---- EXCERPTED RECORDS
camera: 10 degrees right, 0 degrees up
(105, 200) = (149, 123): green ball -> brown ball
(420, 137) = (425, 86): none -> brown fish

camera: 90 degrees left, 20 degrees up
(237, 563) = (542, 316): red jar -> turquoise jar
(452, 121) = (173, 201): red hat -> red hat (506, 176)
--------
---- EXCERPTED RECORDS
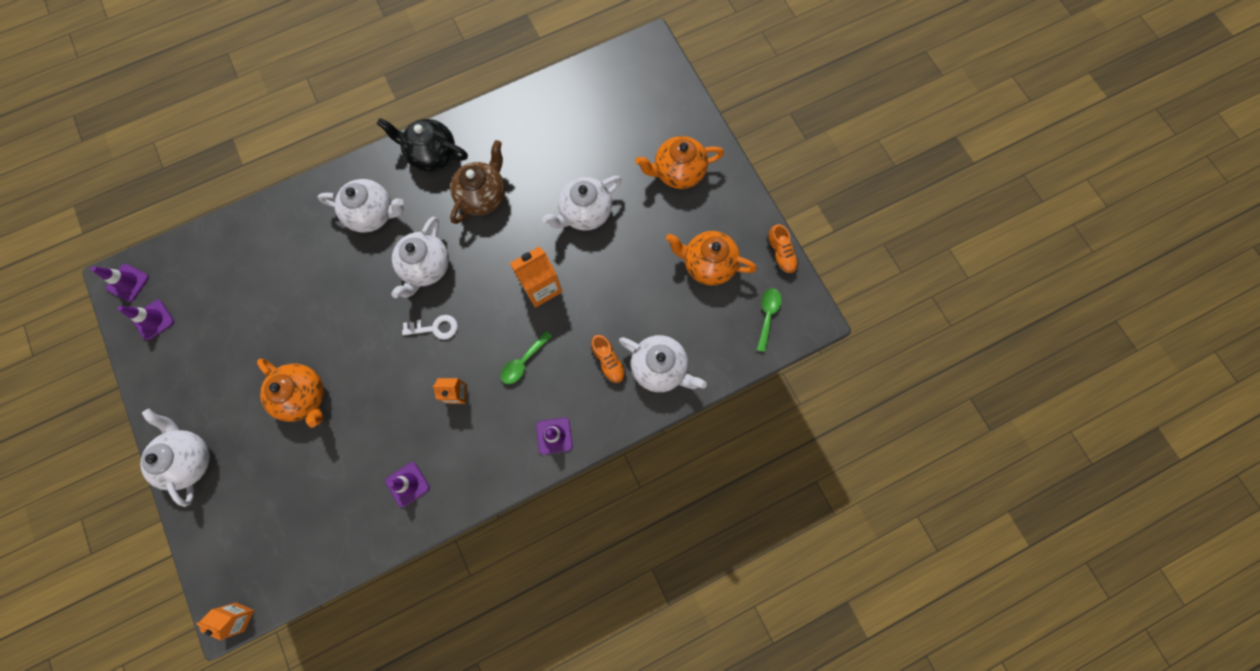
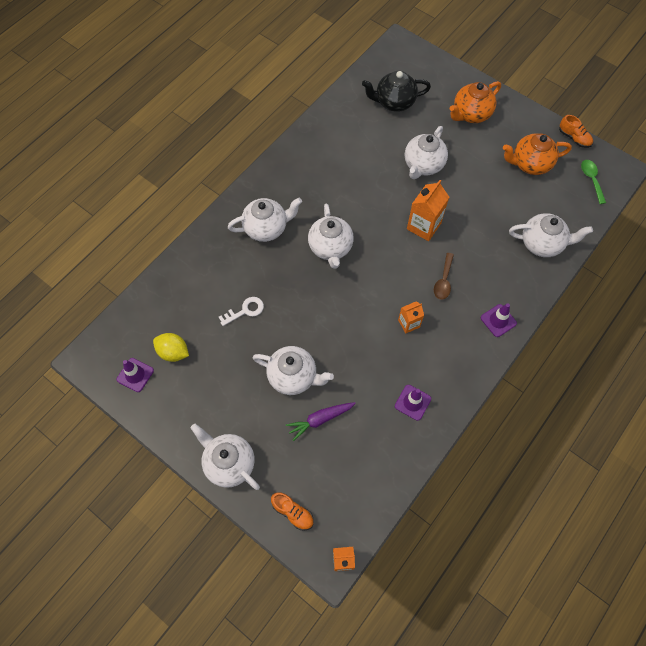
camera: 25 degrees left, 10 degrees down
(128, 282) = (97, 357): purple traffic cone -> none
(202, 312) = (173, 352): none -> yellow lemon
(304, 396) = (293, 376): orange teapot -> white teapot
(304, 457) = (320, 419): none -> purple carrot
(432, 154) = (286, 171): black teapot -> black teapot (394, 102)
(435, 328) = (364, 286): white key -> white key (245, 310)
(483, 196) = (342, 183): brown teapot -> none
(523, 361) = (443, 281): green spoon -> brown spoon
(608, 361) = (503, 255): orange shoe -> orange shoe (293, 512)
--------
---- EXCERPTED RECORDS
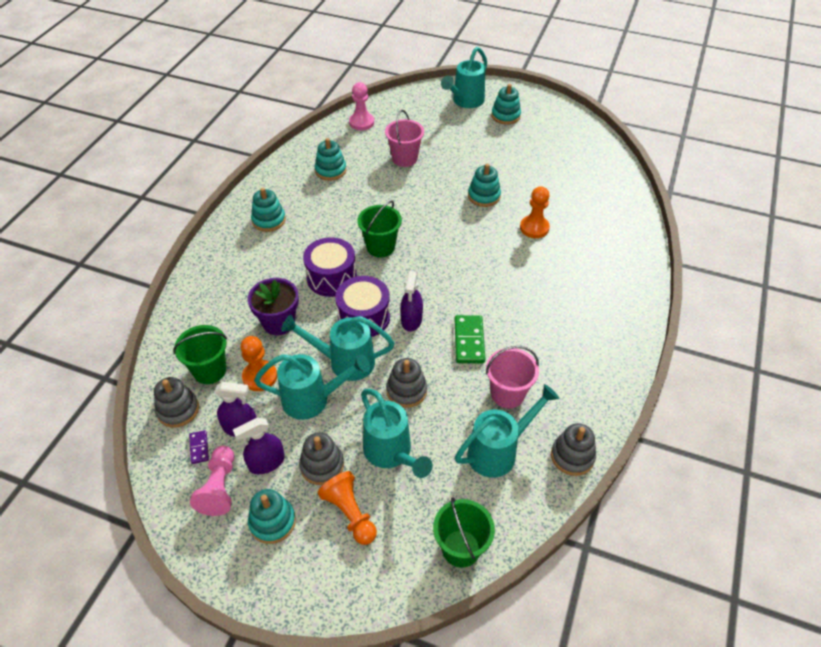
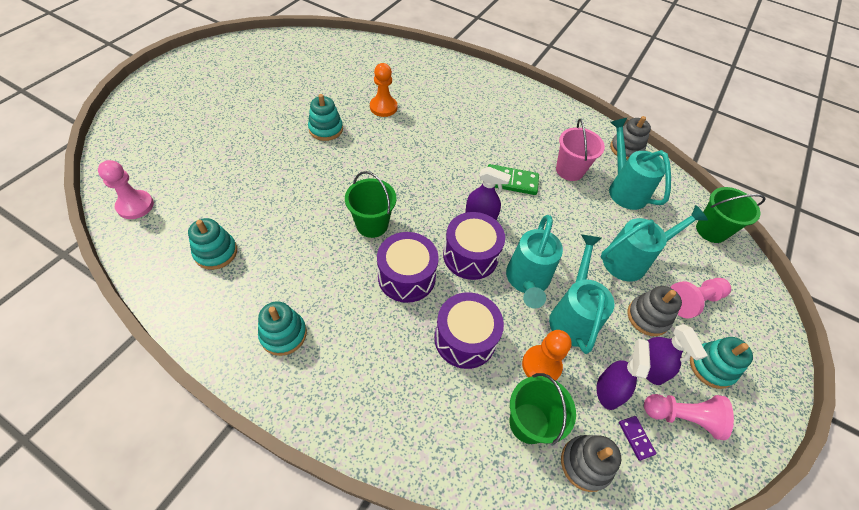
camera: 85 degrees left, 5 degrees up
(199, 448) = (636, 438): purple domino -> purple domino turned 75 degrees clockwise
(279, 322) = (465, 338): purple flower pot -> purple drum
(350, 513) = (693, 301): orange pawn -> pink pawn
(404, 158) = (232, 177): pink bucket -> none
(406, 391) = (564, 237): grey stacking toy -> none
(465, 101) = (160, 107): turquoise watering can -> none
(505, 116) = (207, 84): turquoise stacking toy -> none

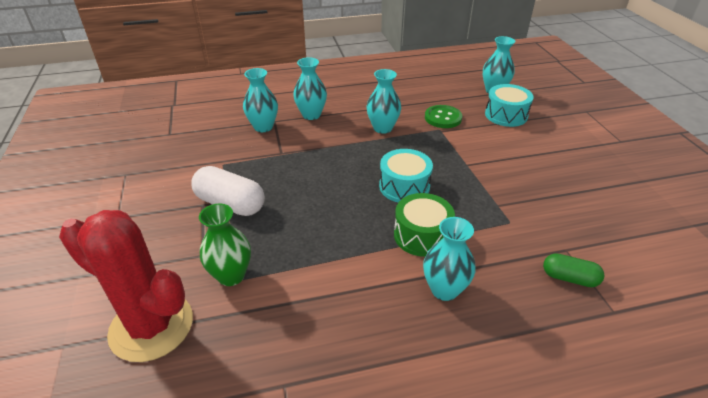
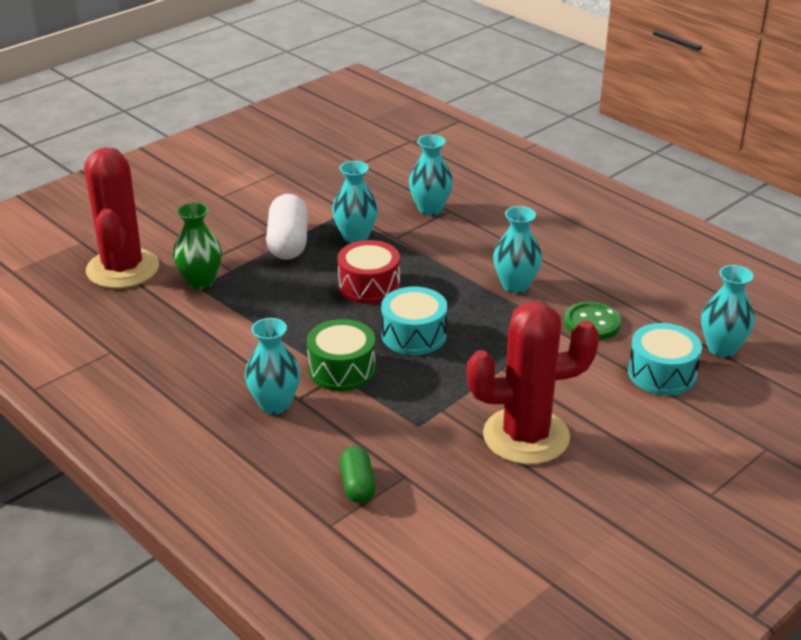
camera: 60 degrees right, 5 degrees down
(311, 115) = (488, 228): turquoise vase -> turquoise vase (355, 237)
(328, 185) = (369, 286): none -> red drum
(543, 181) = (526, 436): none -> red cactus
--------
**WORK TO BE COMPLETED**: Among the entries above, the lines between the ones containing "(304, 457) = (320, 419): none" and "(608, 361) = (503, 255): orange", inclusive, are to be transcribed exactly. No other line is to be given.

**WRITTEN ANSWER**:
(304, 457) = (320, 419): none -> purple carrot
(432, 154) = (286, 171): black teapot -> black teapot (394, 102)
(435, 328) = (364, 286): white key -> white key (245, 310)
(483, 196) = (342, 183): brown teapot -> none
(523, 361) = (443, 281): green spoon -> brown spoon
(608, 361) = (503, 255): orange shoe -> orange shoe (293, 512)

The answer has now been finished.